## RECORDS SHOWN:
+ + + +

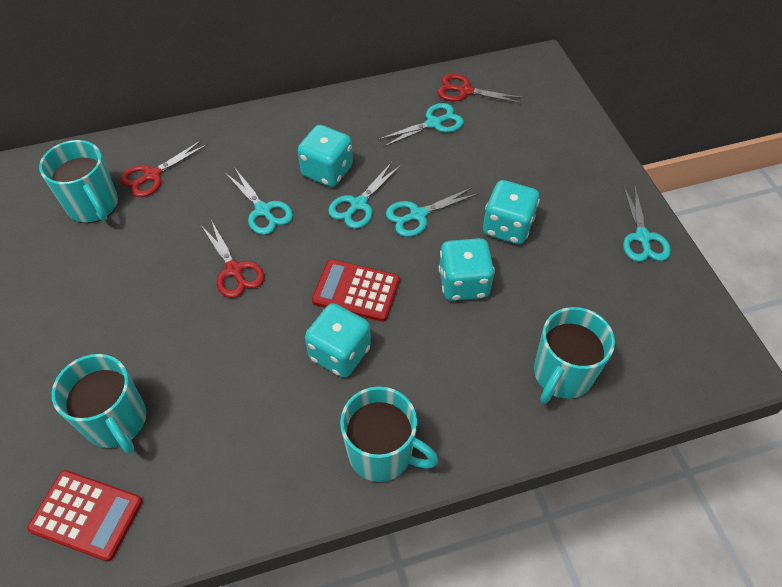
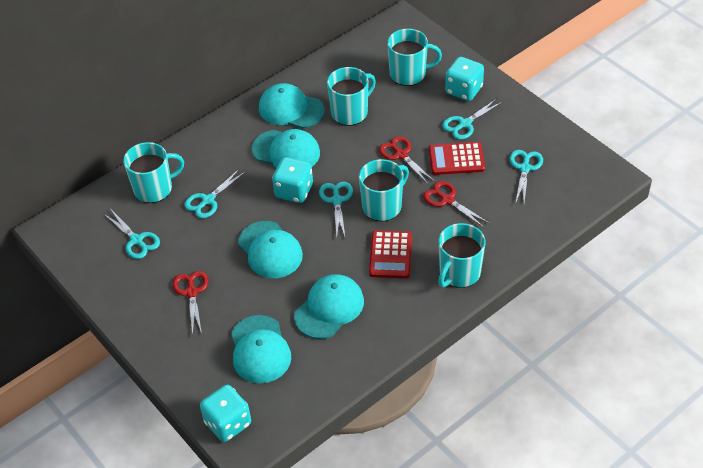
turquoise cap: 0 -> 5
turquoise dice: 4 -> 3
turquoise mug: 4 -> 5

+ + + +

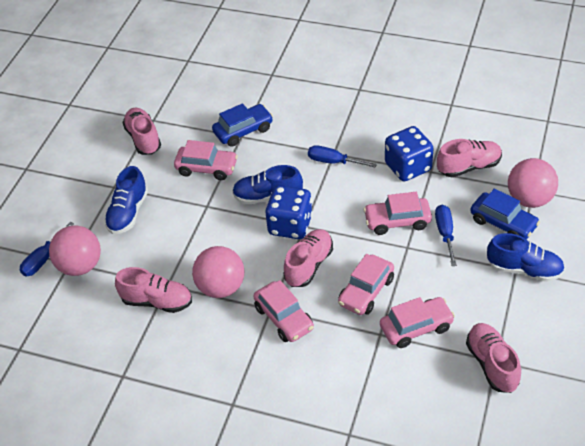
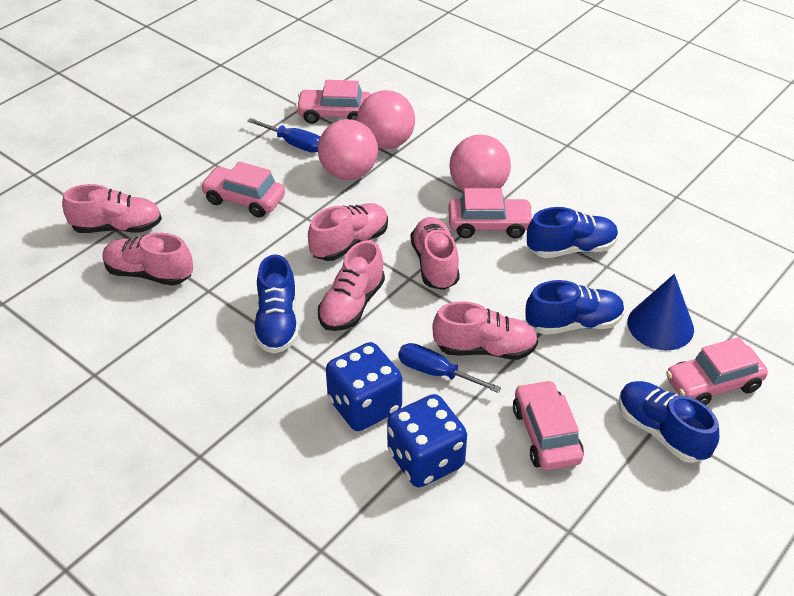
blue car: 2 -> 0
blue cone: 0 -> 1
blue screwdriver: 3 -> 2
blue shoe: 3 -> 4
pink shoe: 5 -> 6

+ + + +

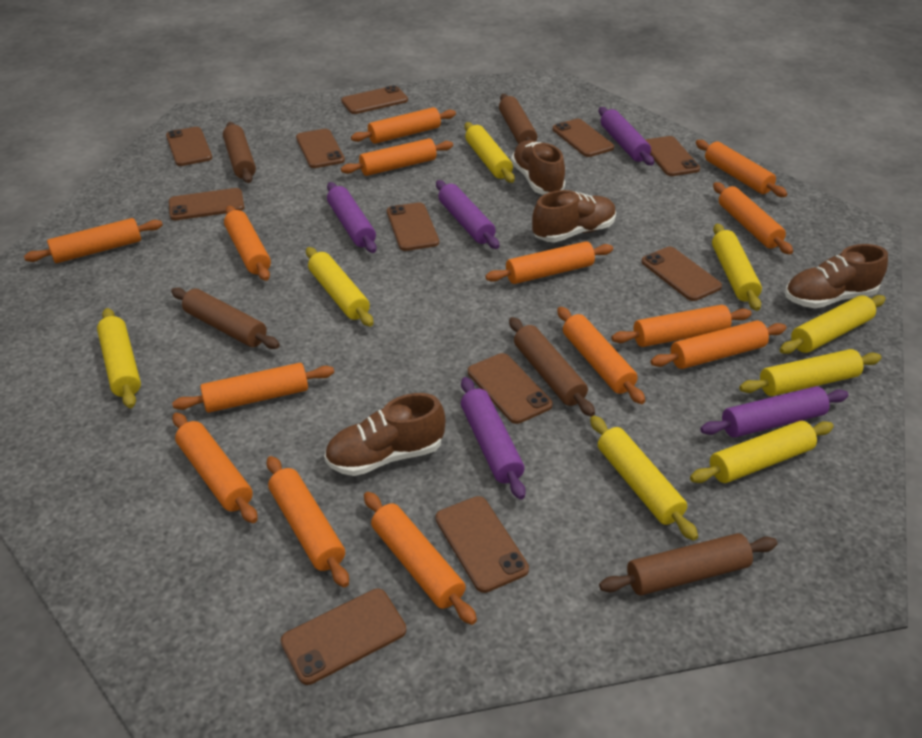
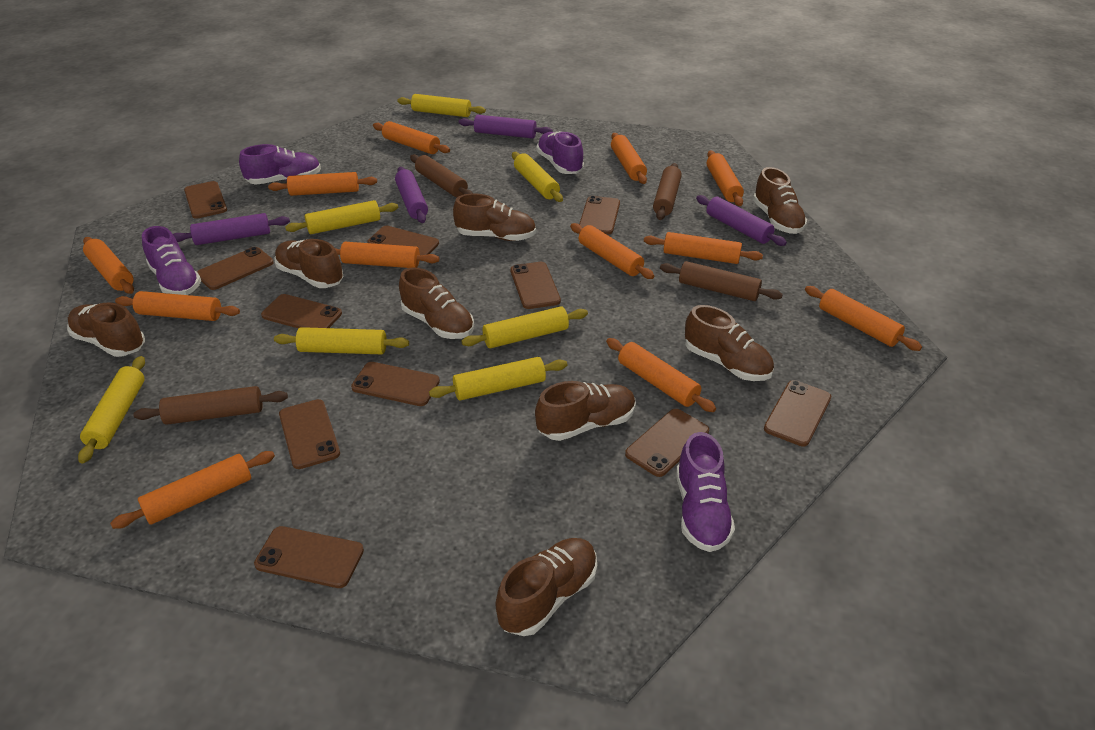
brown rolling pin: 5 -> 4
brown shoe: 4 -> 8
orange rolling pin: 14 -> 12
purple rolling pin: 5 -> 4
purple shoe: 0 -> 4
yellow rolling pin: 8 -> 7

+ + + +

## PROBLEM TO WORK ON:
Your reply should contain only the number of lines in the entries above with the word "blue".

## ANSWER FOR THIS EXERCISE:
4